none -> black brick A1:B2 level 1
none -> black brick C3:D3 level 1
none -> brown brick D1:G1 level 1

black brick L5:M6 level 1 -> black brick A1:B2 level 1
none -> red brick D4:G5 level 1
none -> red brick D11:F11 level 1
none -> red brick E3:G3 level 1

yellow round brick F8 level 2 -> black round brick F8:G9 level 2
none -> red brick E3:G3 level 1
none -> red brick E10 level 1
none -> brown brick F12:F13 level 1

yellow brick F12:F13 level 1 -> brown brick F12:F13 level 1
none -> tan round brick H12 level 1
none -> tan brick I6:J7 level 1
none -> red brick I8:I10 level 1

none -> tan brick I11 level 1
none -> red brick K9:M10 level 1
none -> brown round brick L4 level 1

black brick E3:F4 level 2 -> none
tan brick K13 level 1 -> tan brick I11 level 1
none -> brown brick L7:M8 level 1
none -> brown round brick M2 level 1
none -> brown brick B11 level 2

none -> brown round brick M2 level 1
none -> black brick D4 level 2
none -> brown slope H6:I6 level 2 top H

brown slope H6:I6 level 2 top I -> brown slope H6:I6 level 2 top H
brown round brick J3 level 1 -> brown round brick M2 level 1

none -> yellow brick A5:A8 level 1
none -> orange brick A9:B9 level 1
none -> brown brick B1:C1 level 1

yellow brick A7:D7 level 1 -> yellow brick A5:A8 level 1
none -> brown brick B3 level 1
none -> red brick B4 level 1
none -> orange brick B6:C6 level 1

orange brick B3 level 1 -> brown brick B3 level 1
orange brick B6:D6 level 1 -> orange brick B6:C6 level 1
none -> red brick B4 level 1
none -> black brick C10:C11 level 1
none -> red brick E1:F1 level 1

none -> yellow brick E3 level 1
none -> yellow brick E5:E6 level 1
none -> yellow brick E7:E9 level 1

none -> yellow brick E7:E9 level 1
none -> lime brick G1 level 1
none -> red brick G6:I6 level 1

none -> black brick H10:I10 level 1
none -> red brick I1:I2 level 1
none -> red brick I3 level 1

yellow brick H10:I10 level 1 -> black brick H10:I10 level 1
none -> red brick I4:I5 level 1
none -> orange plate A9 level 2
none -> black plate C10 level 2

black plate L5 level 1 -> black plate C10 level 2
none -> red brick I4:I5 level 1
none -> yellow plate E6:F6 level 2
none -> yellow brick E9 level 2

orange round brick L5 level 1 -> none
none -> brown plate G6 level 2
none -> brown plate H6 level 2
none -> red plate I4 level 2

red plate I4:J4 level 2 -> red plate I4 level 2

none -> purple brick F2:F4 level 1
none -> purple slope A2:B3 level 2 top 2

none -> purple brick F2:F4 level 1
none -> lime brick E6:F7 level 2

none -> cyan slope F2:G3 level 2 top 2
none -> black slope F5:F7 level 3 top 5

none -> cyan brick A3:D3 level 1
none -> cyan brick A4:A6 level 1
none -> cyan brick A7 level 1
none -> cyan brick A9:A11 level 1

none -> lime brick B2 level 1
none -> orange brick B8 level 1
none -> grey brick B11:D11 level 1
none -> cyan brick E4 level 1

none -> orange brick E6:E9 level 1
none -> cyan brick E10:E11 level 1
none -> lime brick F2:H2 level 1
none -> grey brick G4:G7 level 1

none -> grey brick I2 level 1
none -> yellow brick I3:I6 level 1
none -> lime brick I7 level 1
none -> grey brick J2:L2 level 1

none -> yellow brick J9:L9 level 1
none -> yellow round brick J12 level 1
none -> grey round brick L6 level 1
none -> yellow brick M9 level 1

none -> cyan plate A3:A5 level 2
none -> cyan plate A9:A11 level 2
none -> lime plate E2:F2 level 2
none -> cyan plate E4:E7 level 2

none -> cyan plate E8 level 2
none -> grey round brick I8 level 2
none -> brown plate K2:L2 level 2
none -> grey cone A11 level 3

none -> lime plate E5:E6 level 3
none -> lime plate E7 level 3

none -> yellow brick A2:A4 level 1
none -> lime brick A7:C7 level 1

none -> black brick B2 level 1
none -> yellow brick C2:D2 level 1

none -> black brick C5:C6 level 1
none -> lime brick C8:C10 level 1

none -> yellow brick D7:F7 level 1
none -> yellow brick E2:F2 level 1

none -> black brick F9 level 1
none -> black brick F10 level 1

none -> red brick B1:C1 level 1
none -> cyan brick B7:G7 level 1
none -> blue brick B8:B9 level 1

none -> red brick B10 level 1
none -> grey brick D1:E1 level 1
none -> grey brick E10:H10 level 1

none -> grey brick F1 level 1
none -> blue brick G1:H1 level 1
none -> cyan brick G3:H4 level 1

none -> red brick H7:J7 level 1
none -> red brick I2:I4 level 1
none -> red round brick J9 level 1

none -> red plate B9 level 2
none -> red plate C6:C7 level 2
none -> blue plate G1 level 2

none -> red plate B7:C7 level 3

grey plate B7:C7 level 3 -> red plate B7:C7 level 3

» Instructions for the task
Give back exactly the lines of the listing above that run from the line with "none -> orange brick A9:B9 level 1" to the line with "none -> orange brick B6:C6 level 1", inclusive.

» Response area
none -> orange brick A9:B9 level 1
none -> brown brick B1:C1 level 1

yellow brick A7:D7 level 1 -> yellow brick A5:A8 level 1
none -> brown brick B3 level 1
none -> red brick B4 level 1
none -> orange brick B6:C6 level 1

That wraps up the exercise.